• [Exercise directions] Write out each record below exactly, without pictures.

• [Records for the task]
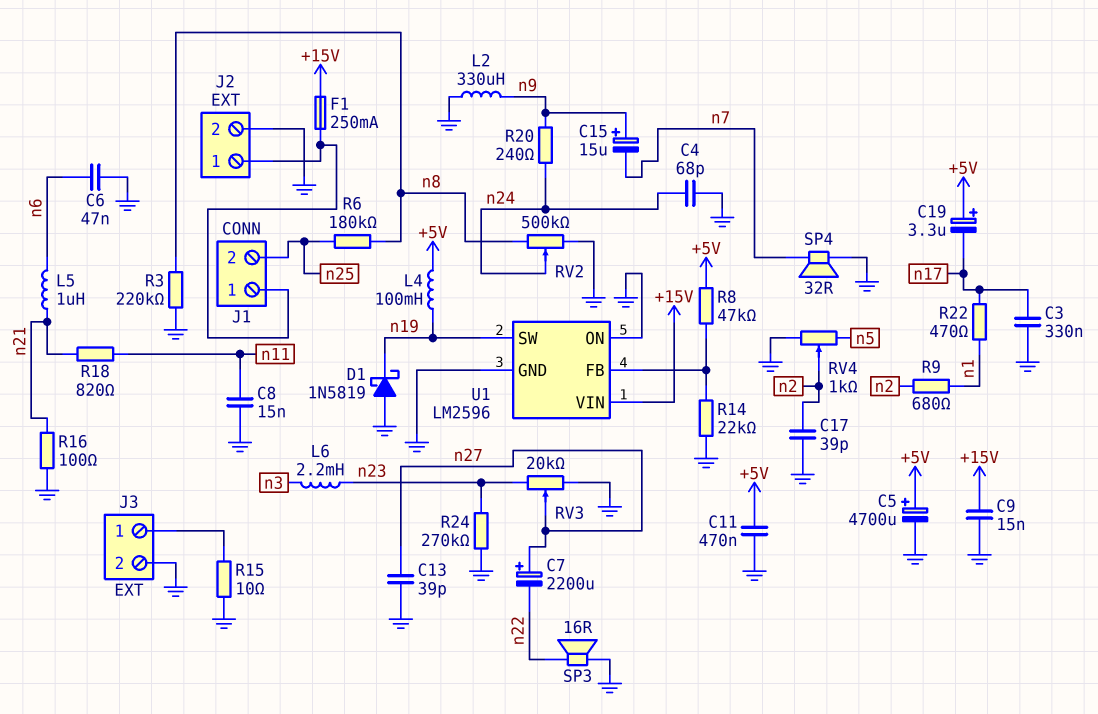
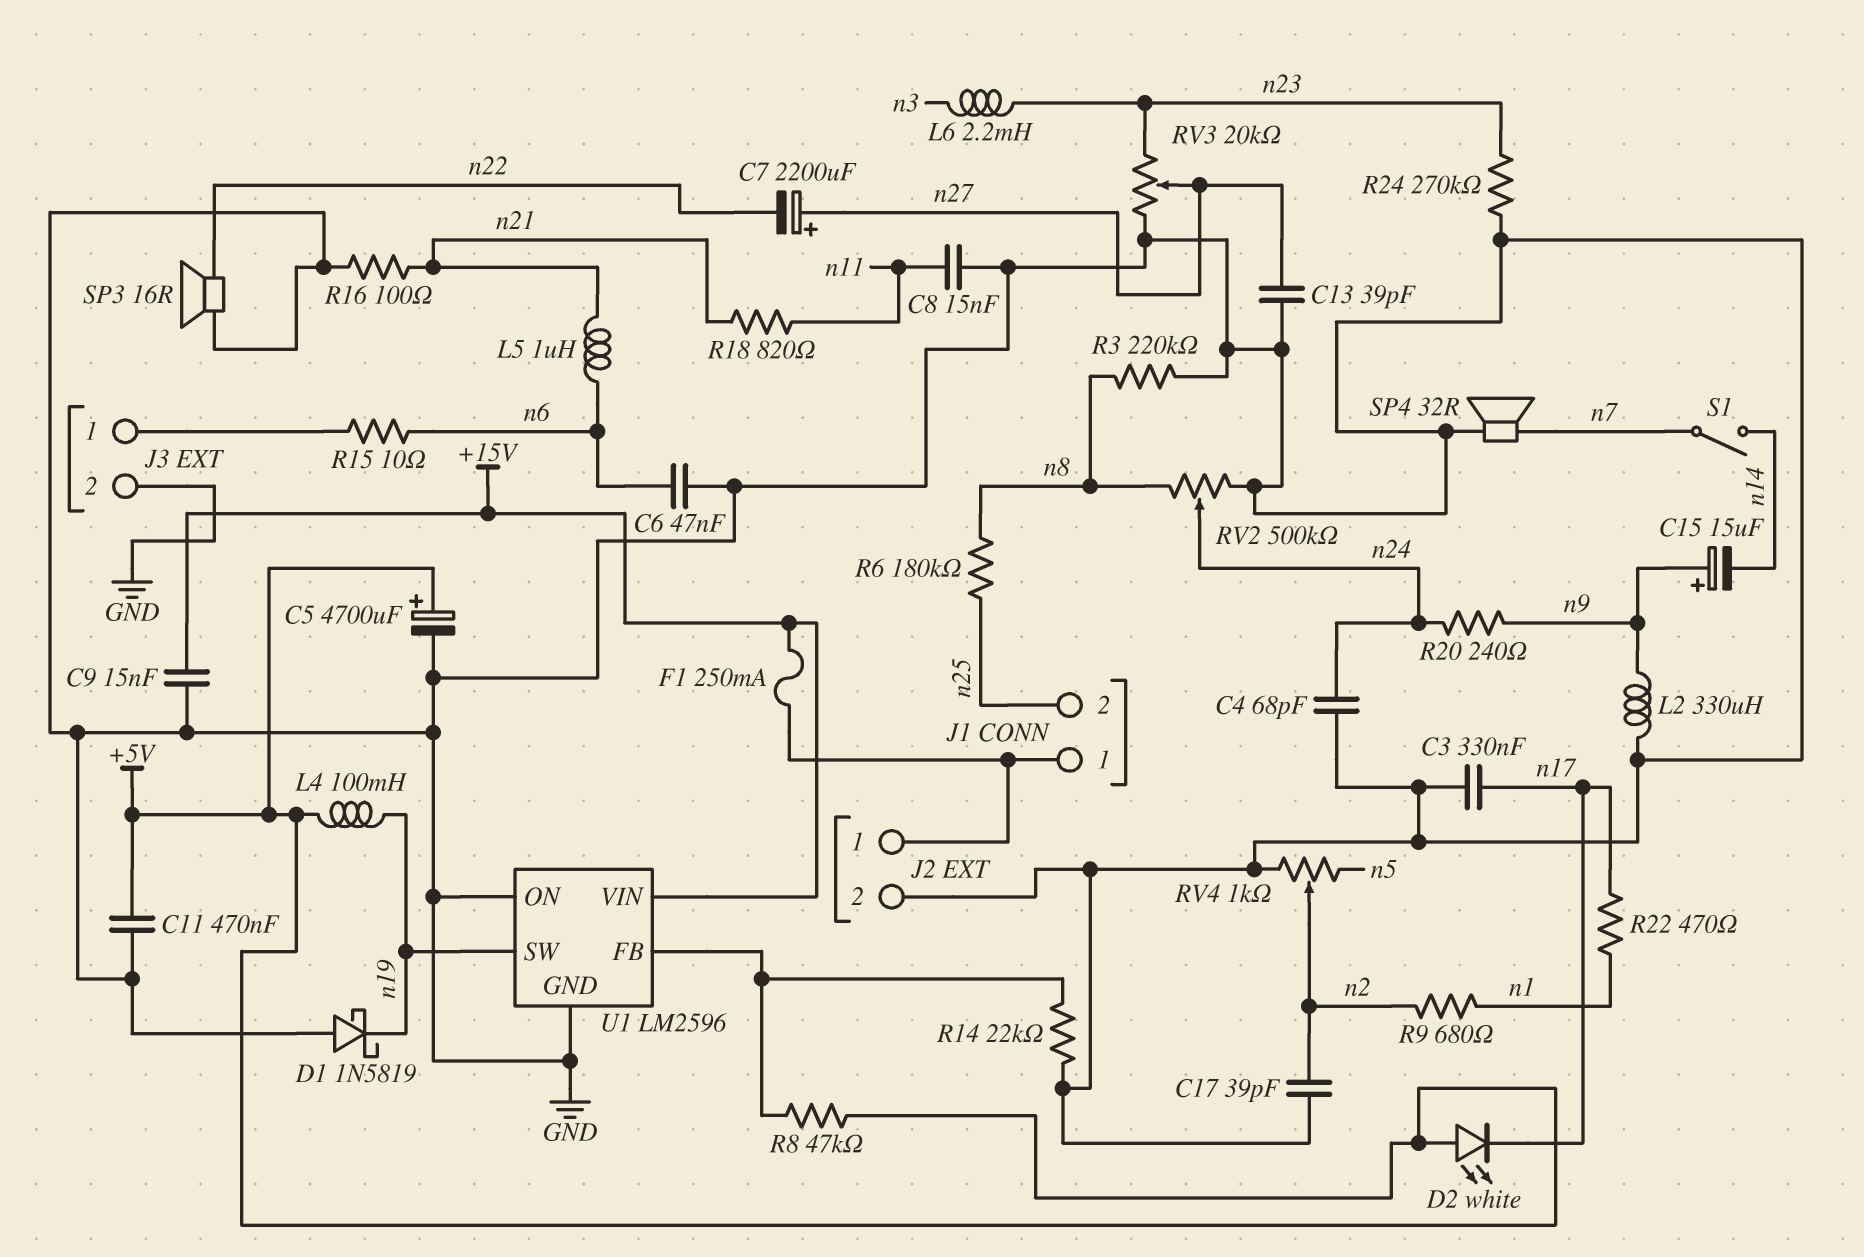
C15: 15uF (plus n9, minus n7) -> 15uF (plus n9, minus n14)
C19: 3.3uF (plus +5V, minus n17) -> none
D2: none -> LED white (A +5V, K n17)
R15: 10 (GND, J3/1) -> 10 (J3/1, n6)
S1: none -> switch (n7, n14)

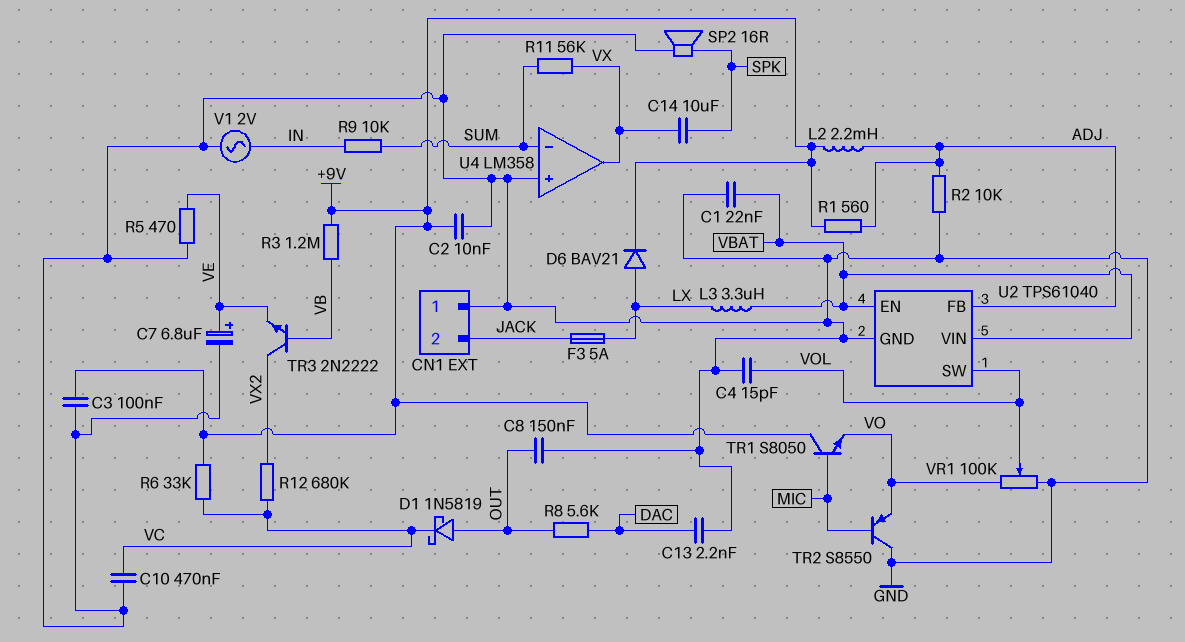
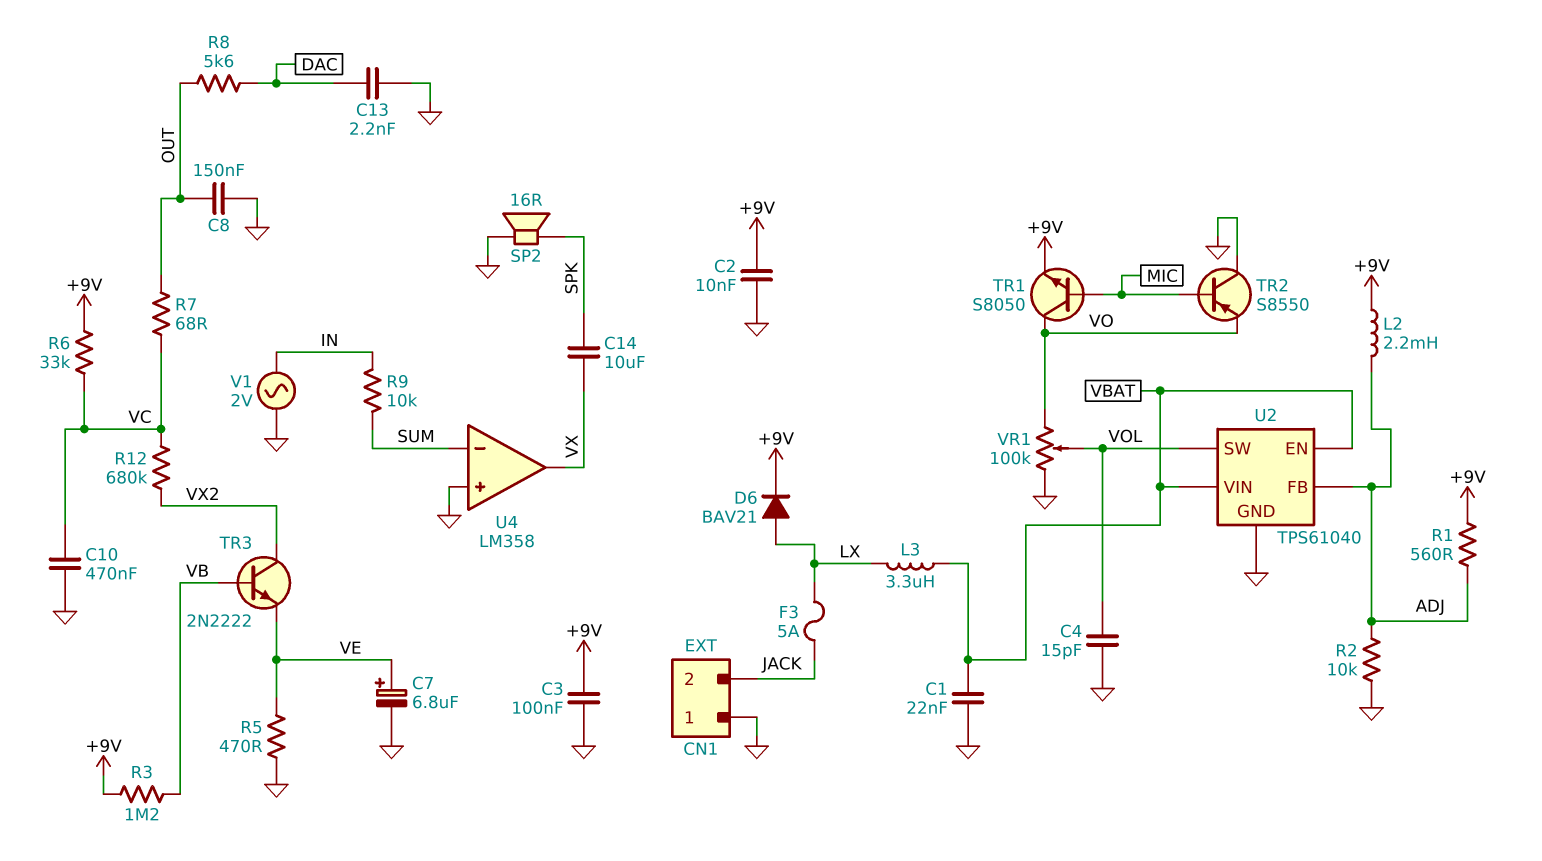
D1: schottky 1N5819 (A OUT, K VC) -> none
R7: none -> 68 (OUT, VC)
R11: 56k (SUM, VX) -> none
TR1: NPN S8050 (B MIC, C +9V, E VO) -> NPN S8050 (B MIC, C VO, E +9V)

• [Solution for this problem]
C15: 15uF (plus n9, minus n7) -> 15uF (plus n9, minus n14)
C19: 3.3uF (plus +5V, minus n17) -> none
D2: none -> LED white (A +5V, K n17)
R15: 10 (GND, J3/1) -> 10 (J3/1, n6)
S1: none -> switch (n7, n14)

D1: schottky 1N5819 (A OUT, K VC) -> none
R7: none -> 68 (OUT, VC)
R11: 56k (SUM, VX) -> none
TR1: NPN S8050 (B MIC, C +9V, E VO) -> NPN S8050 (B MIC, C VO, E +9V)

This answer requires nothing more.